| RECORD SET |
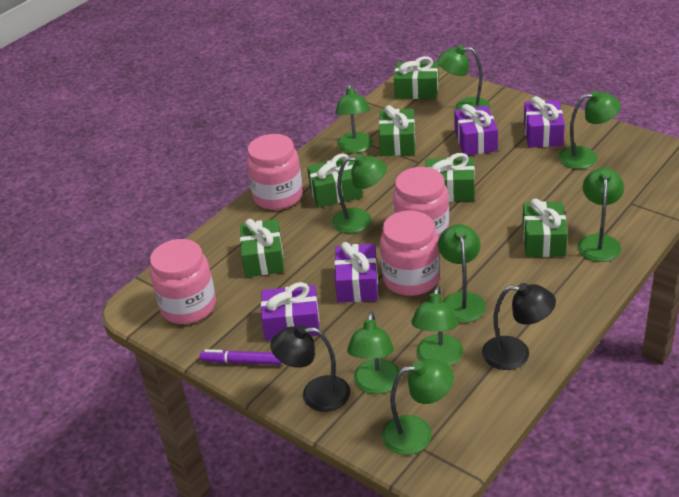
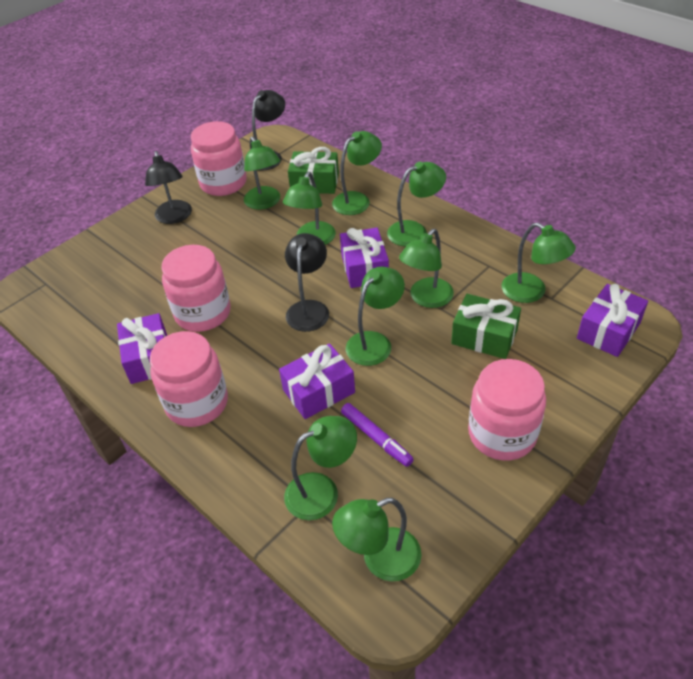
black lamp: 2 -> 3
green gift: 6 -> 2

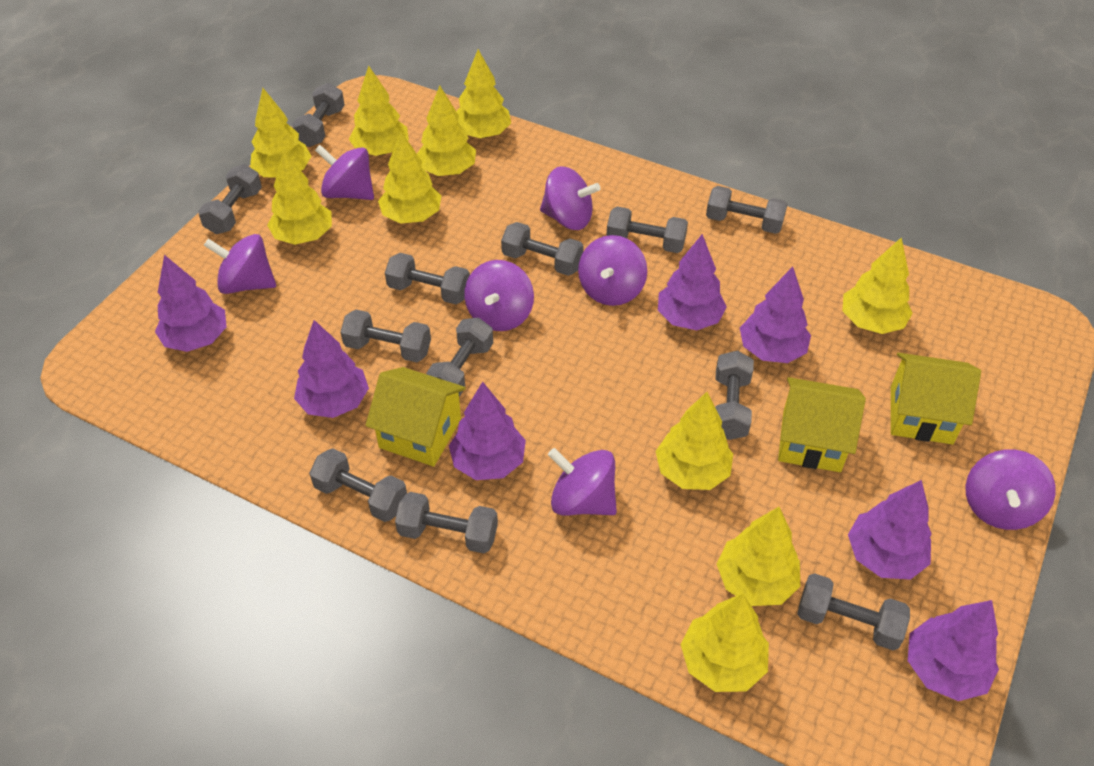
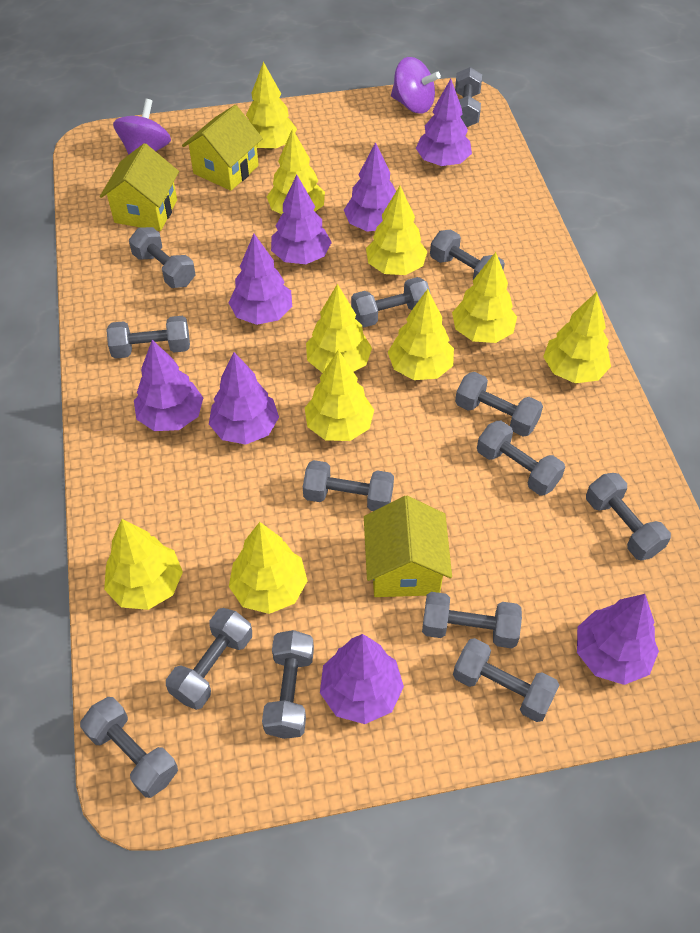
grey dumbbell: 12 -> 14
purple spinning top: 7 -> 2
purple tree: 7 -> 8

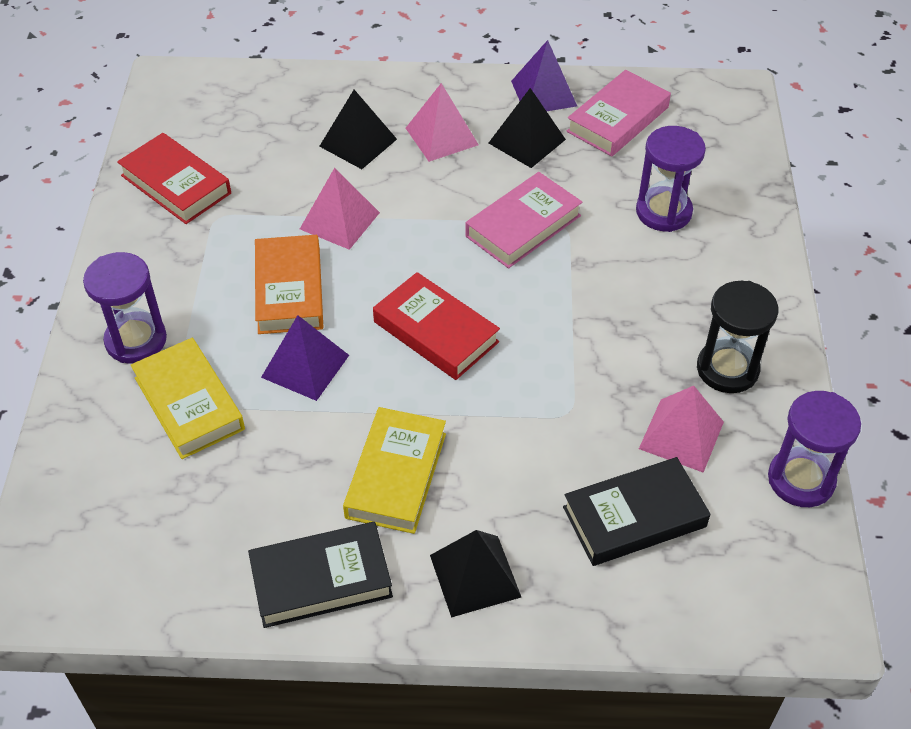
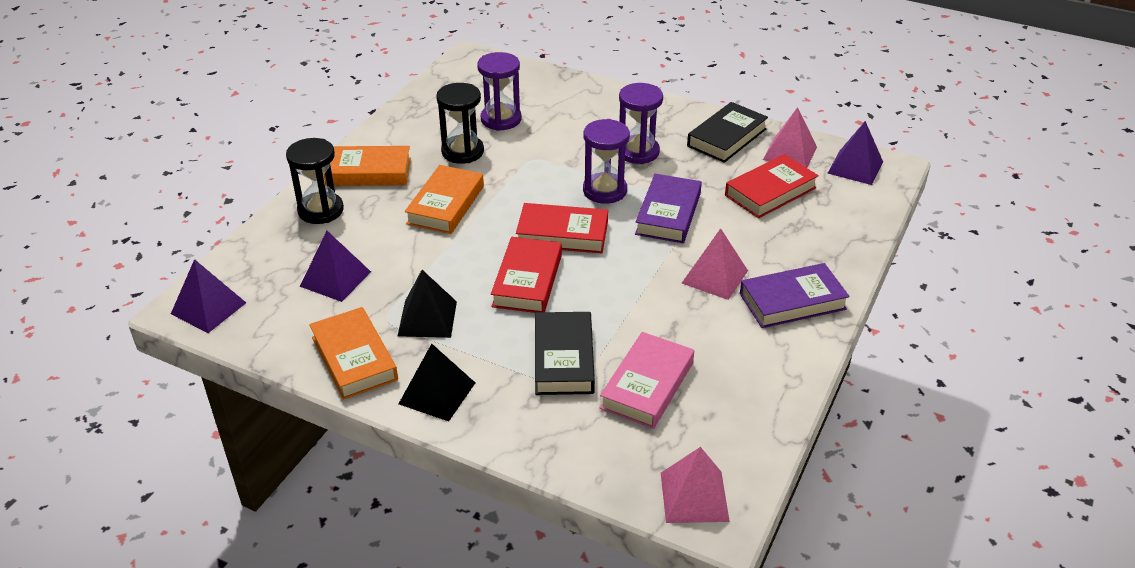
black hourglass: 1 -> 2
black pyramid: 3 -> 2
orange book: 1 -> 3
pink book: 2 -> 1
purple book: 0 -> 2
purple pyramid: 2 -> 3
red book: 2 -> 3
yellow book: 2 -> 0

| EXERCISE DETAILS |
With images excluded, write the records above out again exactly.

| RESULT OF THIS TASK |
black lamp: 2 -> 3
green gift: 6 -> 2

grey dumbbell: 12 -> 14
purple spinning top: 7 -> 2
purple tree: 7 -> 8

black hourglass: 1 -> 2
black pyramid: 3 -> 2
orange book: 1 -> 3
pink book: 2 -> 1
purple book: 0 -> 2
purple pyramid: 2 -> 3
red book: 2 -> 3
yellow book: 2 -> 0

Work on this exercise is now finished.